Task to complete: Pick out the lines below that contain the string "diode" and copy them all.

Data shown:
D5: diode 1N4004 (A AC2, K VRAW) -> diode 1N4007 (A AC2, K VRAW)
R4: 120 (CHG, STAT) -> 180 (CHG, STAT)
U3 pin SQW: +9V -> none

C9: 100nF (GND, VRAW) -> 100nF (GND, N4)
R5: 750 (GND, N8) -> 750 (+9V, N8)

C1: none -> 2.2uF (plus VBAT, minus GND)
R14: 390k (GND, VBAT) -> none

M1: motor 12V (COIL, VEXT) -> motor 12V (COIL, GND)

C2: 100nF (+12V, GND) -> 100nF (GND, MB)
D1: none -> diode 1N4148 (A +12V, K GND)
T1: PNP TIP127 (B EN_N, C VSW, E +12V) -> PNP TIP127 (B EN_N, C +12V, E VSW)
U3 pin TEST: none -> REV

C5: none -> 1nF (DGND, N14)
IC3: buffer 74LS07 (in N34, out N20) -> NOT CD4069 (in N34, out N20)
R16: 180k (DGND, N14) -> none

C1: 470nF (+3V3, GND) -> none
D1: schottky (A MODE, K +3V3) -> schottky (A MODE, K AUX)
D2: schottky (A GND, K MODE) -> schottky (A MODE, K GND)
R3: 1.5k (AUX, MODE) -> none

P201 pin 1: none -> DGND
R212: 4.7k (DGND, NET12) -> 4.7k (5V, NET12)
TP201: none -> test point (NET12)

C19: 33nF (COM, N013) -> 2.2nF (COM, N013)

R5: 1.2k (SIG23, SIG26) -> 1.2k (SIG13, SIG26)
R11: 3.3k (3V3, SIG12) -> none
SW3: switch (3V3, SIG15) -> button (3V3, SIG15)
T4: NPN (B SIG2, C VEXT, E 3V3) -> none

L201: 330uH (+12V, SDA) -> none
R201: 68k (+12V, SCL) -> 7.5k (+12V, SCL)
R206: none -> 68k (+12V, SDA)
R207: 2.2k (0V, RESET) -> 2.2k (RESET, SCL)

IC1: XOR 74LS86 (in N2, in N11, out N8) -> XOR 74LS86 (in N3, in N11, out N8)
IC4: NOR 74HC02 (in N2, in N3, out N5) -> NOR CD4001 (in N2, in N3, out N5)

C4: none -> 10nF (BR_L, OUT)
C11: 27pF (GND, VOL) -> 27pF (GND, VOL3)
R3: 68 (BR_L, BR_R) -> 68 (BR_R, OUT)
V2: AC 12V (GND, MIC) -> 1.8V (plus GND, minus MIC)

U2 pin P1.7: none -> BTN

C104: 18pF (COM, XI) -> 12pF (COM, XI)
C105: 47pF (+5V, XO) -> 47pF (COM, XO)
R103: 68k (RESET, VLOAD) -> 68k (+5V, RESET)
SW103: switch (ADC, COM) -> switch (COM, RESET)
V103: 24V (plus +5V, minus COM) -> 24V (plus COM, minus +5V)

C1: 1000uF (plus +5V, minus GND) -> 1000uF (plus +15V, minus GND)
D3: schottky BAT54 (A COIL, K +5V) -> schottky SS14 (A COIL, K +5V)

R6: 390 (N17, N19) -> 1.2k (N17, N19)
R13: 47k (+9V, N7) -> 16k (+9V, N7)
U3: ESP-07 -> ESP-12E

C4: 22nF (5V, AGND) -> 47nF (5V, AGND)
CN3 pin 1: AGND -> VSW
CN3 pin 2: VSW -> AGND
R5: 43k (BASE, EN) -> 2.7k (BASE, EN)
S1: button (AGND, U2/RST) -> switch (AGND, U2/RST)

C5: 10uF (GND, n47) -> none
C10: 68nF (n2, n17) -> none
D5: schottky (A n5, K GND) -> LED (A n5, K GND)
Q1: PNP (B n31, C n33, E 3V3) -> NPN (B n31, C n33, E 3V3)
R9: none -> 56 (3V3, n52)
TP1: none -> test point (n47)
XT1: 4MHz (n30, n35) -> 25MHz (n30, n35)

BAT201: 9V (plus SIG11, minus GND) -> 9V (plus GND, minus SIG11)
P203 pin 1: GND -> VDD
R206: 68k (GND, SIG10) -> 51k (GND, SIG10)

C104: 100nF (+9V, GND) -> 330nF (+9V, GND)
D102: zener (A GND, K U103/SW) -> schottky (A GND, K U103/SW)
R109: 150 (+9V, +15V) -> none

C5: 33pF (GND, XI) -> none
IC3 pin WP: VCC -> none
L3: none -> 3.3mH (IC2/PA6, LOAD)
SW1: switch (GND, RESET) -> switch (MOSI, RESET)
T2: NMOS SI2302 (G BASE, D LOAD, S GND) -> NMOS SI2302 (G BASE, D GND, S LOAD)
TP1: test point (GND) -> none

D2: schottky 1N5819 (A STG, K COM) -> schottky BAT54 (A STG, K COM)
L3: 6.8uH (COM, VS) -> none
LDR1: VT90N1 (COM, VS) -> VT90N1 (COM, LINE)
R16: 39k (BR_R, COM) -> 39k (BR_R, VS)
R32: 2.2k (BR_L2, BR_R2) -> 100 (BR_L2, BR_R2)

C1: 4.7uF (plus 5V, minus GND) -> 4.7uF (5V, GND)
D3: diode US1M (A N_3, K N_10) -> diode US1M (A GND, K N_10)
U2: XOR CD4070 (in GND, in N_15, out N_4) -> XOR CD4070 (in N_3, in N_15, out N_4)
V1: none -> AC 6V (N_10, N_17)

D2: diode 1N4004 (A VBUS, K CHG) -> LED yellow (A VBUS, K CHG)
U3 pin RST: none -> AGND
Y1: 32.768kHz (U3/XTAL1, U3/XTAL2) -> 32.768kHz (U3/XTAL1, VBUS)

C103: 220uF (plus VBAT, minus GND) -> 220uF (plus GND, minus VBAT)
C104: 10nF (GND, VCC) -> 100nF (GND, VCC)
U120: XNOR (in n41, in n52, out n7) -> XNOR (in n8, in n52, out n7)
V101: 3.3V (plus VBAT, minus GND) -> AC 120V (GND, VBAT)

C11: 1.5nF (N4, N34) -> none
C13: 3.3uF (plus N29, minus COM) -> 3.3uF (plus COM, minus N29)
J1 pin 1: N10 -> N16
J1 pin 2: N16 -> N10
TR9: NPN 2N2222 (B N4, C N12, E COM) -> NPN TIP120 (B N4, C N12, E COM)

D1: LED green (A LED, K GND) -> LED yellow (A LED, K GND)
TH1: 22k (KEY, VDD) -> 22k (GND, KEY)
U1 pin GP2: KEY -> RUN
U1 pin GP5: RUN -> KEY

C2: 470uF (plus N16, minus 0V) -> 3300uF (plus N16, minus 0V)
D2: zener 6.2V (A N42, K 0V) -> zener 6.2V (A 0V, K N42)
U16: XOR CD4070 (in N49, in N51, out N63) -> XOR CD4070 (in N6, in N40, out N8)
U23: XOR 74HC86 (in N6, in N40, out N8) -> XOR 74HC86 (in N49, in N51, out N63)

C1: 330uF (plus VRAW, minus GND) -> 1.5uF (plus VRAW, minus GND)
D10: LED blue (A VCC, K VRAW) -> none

Answer section:
D5: diode 1N4004 (A AC2, K VRAW) -> diode 1N4007 (A AC2, K VRAW)
D1: none -> diode 1N4148 (A +12V, K GND)
D3: diode US1M (A N_3, K N_10) -> diode US1M (A GND, K N_10)
D2: diode 1N4004 (A VBUS, K CHG) -> LED yellow (A VBUS, K CHG)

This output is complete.